** Opening Working data block **

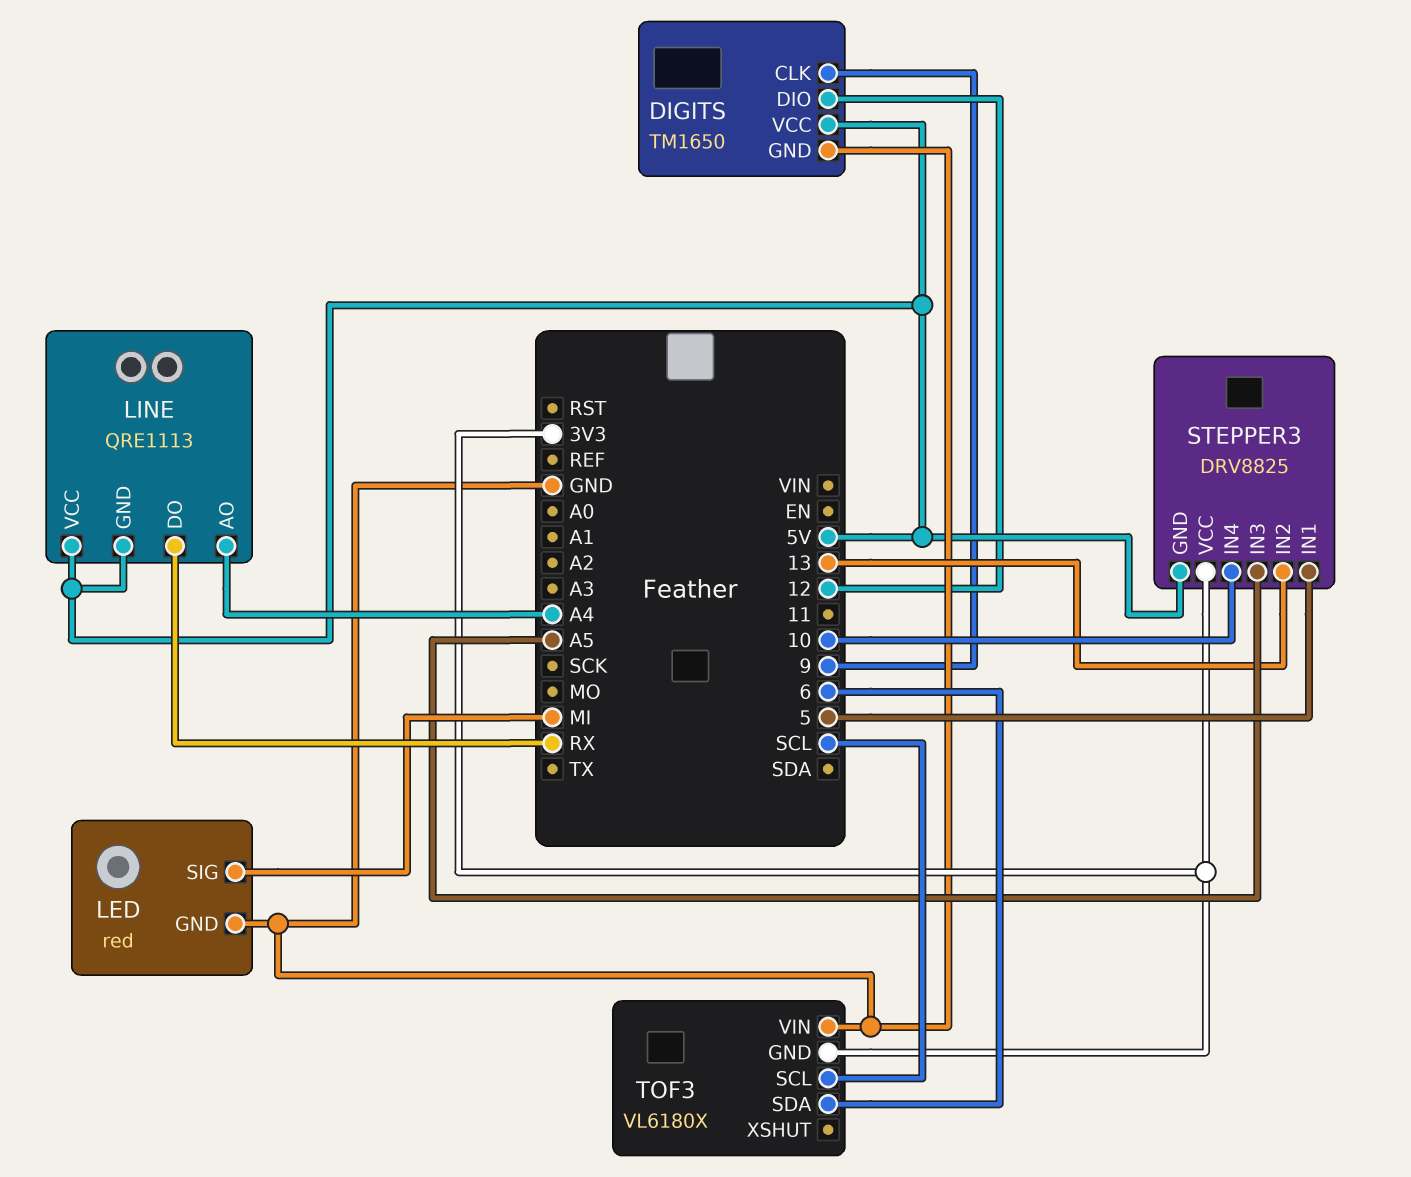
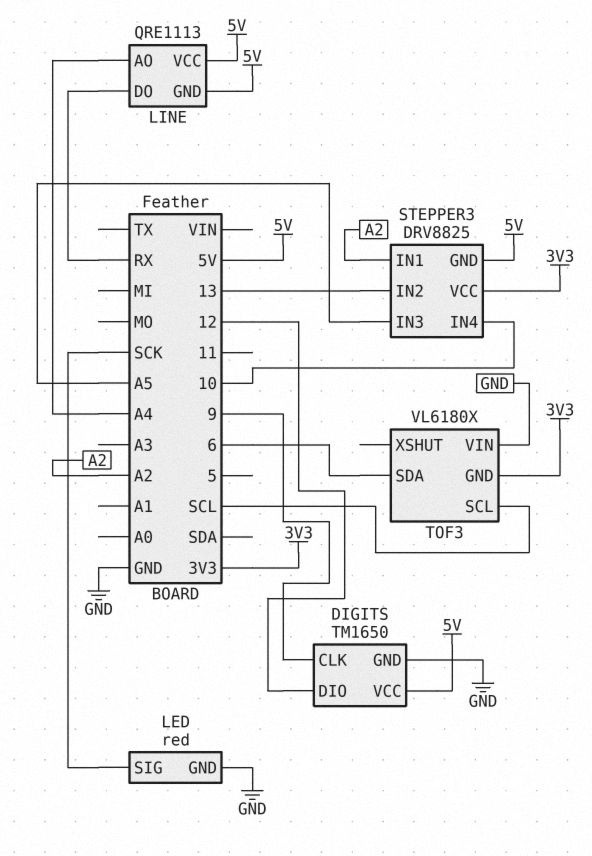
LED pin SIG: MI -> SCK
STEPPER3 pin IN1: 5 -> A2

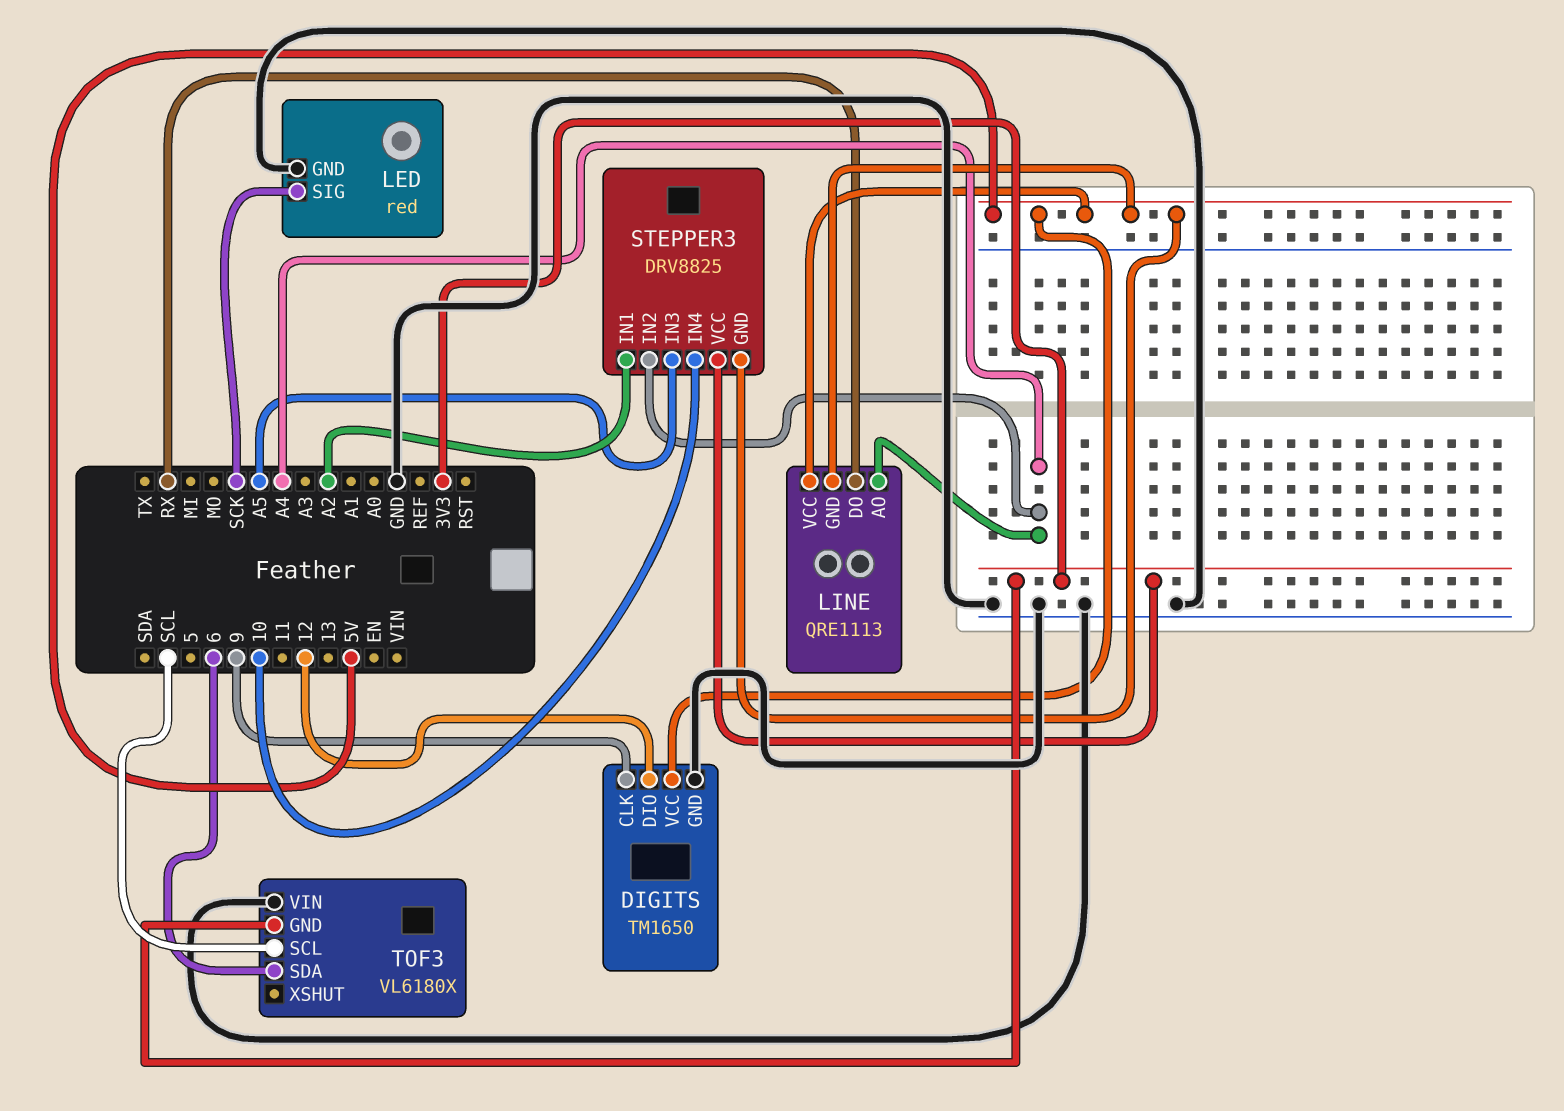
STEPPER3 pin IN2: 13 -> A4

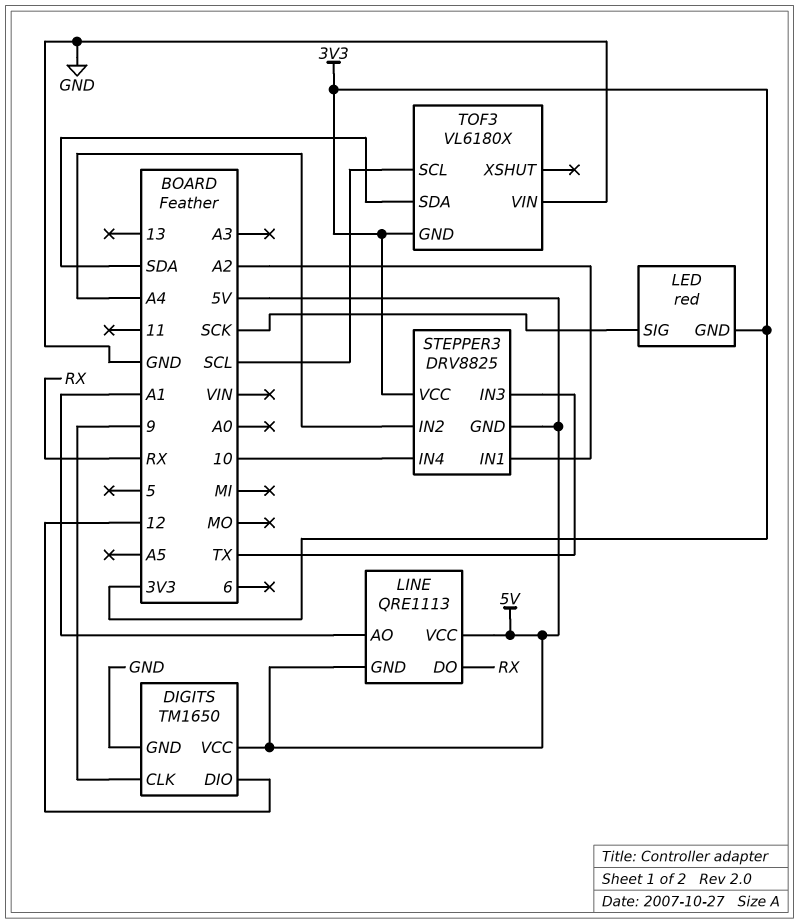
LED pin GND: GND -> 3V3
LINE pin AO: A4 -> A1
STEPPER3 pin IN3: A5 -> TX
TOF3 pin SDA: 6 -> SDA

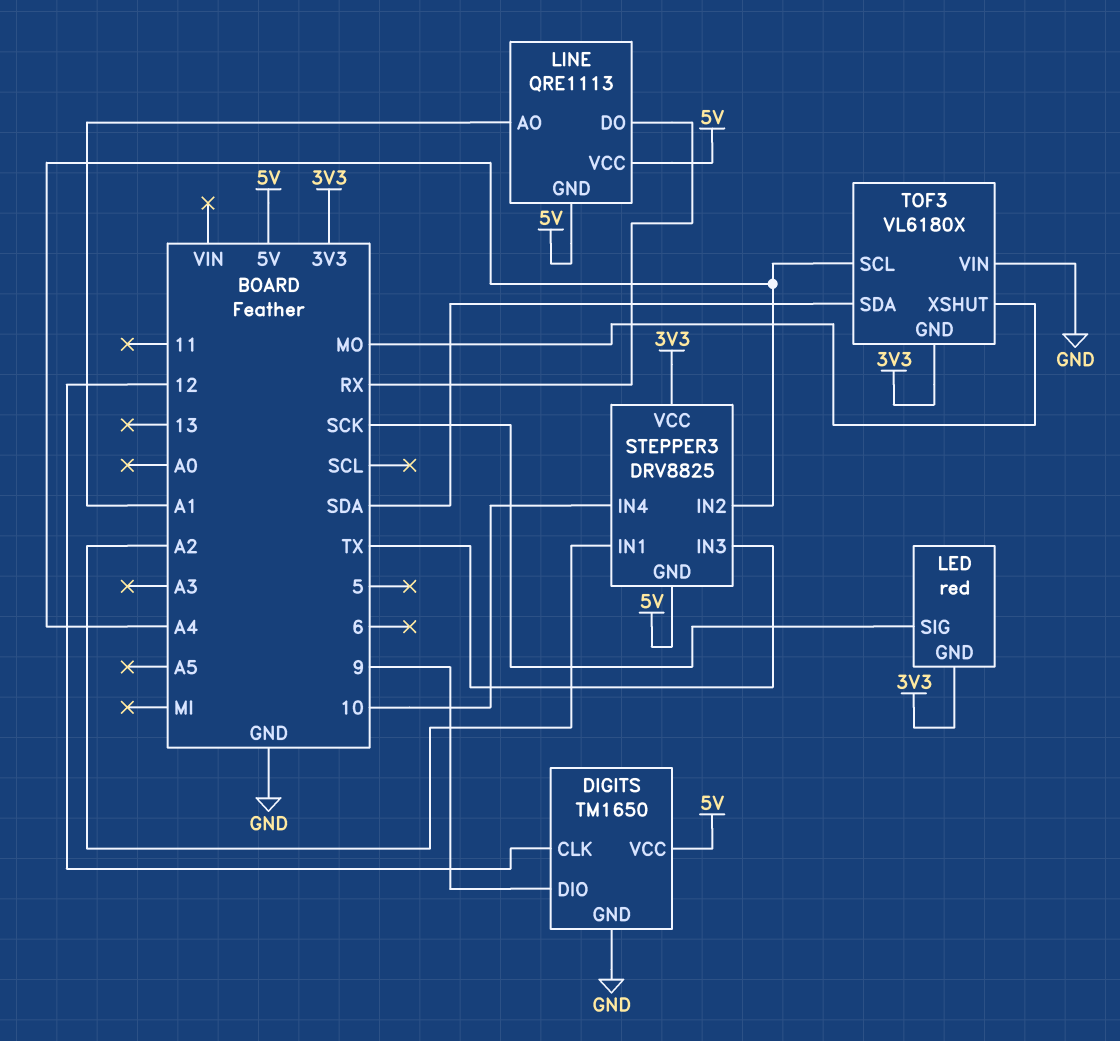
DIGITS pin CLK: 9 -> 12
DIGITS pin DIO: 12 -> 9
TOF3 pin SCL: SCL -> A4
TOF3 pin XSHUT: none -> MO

** Closing Working data block **
** Opening Working data block **

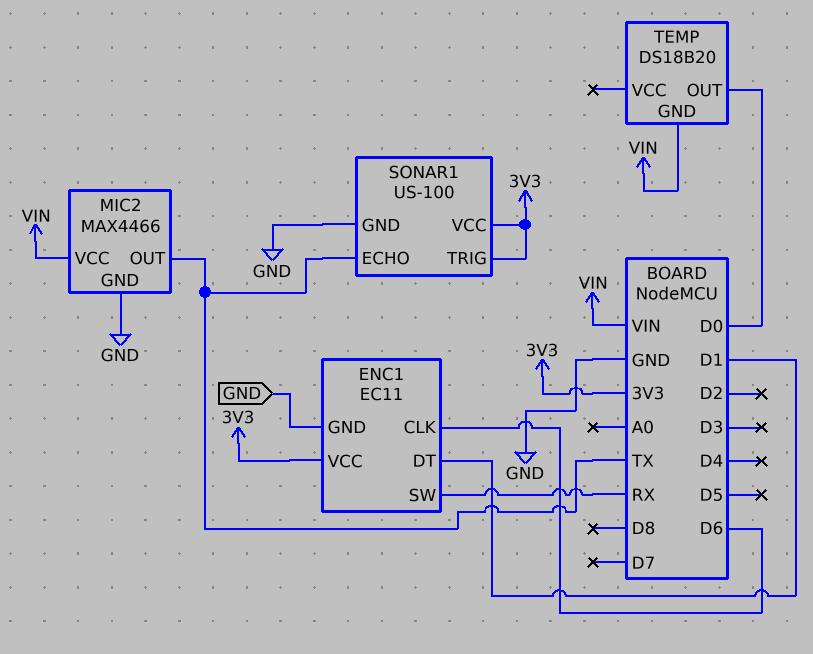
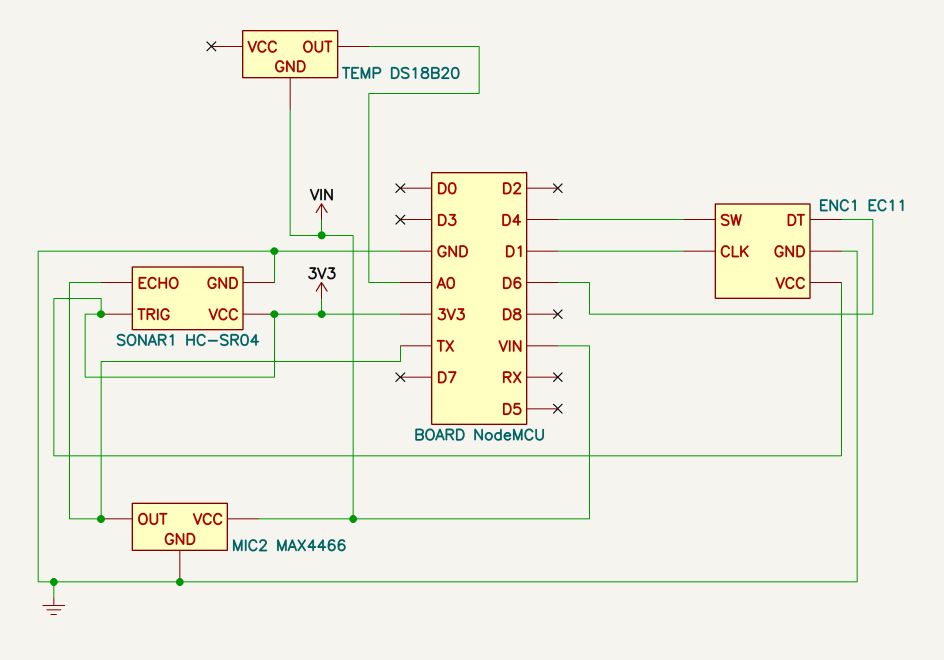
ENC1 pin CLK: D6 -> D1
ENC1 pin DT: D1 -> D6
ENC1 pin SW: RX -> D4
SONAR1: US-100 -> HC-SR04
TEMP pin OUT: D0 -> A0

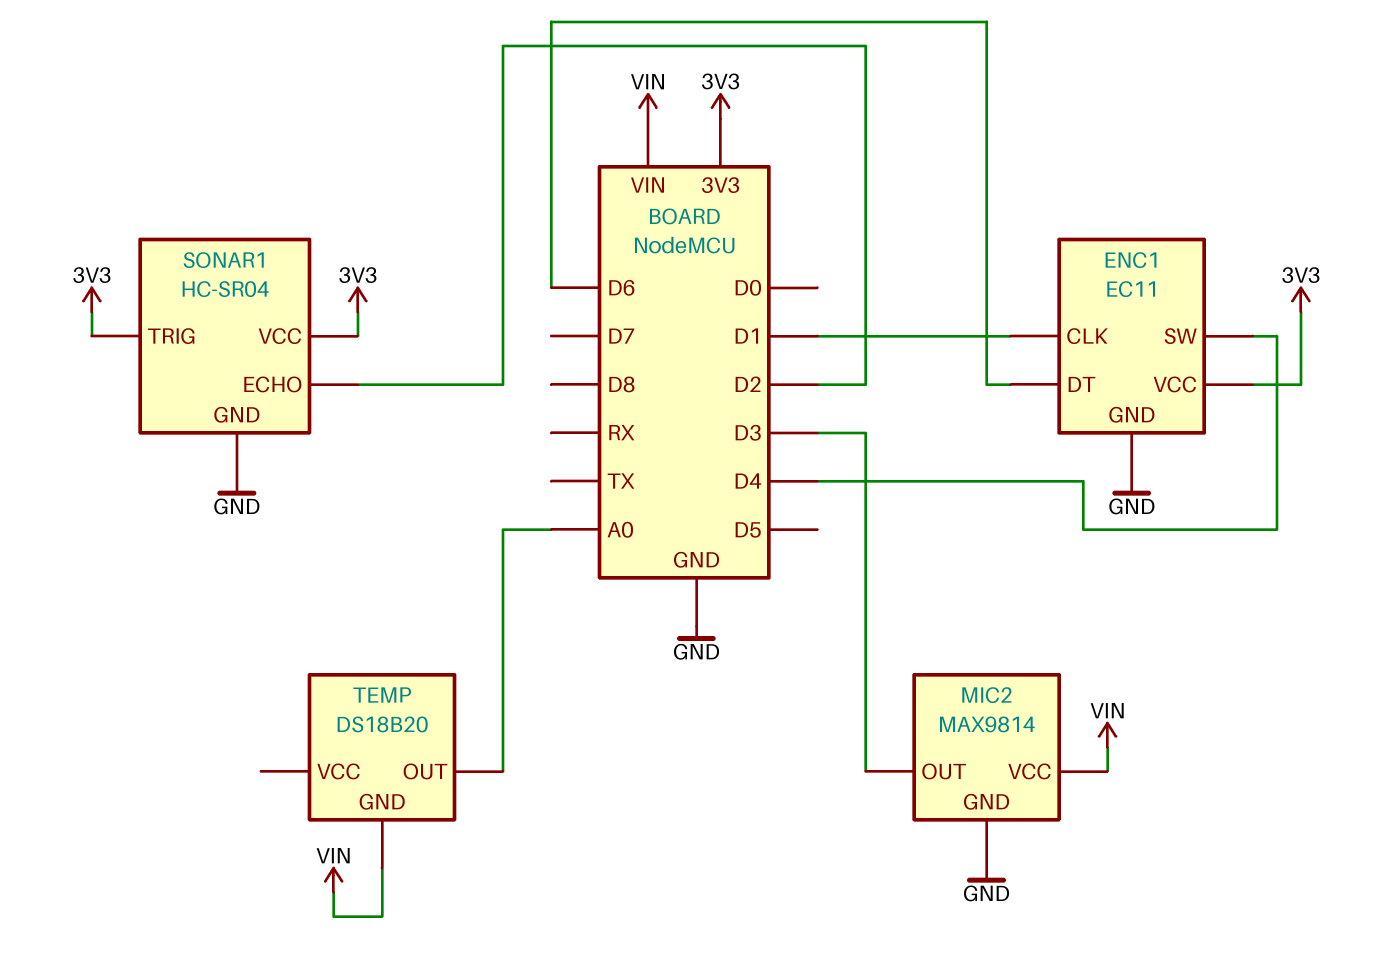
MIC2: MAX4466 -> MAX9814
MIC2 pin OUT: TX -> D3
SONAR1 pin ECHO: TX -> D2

** Closing Working data block **

-- How to complete this task --
The lines to set down run from the line with "LED pin SIG: MI -> SCK" up to and including the line with "TOF3 pin XSHUT: none -> MO" in the entries above. Reproduce them exactly, with no pictures.

-- Result of this exercise --
LED pin SIG: MI -> SCK
STEPPER3 pin IN1: 5 -> A2

STEPPER3 pin IN2: 13 -> A4

LED pin GND: GND -> 3V3
LINE pin AO: A4 -> A1
STEPPER3 pin IN3: A5 -> TX
TOF3 pin SDA: 6 -> SDA

DIGITS pin CLK: 9 -> 12
DIGITS pin DIO: 12 -> 9
TOF3 pin SCL: SCL -> A4
TOF3 pin XSHUT: none -> MO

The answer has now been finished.